> **What this task involves**
Where the string "square" appears in a line of the material below, copy that line.

> **Data excerpts**

---

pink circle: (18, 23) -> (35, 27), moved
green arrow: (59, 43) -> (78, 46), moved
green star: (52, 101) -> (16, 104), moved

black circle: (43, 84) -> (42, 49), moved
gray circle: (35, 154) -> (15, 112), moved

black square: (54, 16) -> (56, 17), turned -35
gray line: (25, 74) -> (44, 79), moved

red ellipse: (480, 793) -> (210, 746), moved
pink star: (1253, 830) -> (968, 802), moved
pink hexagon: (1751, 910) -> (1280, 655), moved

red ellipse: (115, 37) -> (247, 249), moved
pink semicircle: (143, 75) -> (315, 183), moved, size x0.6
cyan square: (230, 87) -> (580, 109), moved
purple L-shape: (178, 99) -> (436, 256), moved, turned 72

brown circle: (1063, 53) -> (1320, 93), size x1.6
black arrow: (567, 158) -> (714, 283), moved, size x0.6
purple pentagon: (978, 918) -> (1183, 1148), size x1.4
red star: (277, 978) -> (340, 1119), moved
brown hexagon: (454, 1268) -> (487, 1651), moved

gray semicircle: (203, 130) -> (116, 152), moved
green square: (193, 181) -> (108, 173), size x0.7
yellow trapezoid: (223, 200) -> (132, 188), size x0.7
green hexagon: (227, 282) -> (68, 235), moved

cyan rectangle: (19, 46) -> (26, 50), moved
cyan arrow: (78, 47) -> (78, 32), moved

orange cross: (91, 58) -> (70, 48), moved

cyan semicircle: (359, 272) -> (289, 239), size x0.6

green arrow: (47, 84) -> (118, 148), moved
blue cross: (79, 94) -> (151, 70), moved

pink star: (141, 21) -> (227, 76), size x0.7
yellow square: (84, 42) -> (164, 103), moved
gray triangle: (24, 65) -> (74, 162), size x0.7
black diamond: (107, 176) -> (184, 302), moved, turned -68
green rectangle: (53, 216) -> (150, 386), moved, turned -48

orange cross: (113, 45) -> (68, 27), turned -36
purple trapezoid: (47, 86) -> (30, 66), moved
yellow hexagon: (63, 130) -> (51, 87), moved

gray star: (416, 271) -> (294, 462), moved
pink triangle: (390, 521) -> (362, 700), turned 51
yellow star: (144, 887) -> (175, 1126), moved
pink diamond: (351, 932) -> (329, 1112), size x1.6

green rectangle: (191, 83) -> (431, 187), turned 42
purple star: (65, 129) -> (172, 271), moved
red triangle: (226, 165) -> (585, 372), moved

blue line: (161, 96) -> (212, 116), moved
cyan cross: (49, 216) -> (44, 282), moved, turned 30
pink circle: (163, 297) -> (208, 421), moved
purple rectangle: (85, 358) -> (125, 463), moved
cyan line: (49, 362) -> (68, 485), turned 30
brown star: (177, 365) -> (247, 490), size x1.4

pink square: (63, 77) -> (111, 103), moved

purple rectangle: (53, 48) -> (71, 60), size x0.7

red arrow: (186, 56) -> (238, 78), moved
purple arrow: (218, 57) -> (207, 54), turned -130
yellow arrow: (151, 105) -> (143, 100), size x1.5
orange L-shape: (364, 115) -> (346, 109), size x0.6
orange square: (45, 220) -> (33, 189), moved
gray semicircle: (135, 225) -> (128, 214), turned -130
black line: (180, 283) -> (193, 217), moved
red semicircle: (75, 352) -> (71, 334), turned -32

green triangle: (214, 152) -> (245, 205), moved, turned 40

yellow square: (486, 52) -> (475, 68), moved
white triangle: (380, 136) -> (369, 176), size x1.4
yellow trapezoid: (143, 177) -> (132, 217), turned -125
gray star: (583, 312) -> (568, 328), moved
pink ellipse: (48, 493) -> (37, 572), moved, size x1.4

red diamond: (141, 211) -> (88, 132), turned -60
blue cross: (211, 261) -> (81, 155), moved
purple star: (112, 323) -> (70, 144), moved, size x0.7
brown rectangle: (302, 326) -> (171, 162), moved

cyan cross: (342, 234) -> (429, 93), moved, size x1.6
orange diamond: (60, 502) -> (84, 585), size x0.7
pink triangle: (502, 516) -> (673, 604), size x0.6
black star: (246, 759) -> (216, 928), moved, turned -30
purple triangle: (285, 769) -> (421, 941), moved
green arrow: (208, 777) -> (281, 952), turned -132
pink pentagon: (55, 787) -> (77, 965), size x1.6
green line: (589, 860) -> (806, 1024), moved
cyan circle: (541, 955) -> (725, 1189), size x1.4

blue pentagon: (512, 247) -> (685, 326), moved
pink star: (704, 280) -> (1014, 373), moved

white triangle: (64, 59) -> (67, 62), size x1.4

---

> **Response area**
black square: (54, 16) -> (56, 17), turned -35
cyan square: (230, 87) -> (580, 109), moved
green square: (193, 181) -> (108, 173), size x0.7
yellow square: (84, 42) -> (164, 103), moved
pink square: (63, 77) -> (111, 103), moved
orange square: (45, 220) -> (33, 189), moved
yellow square: (486, 52) -> (475, 68), moved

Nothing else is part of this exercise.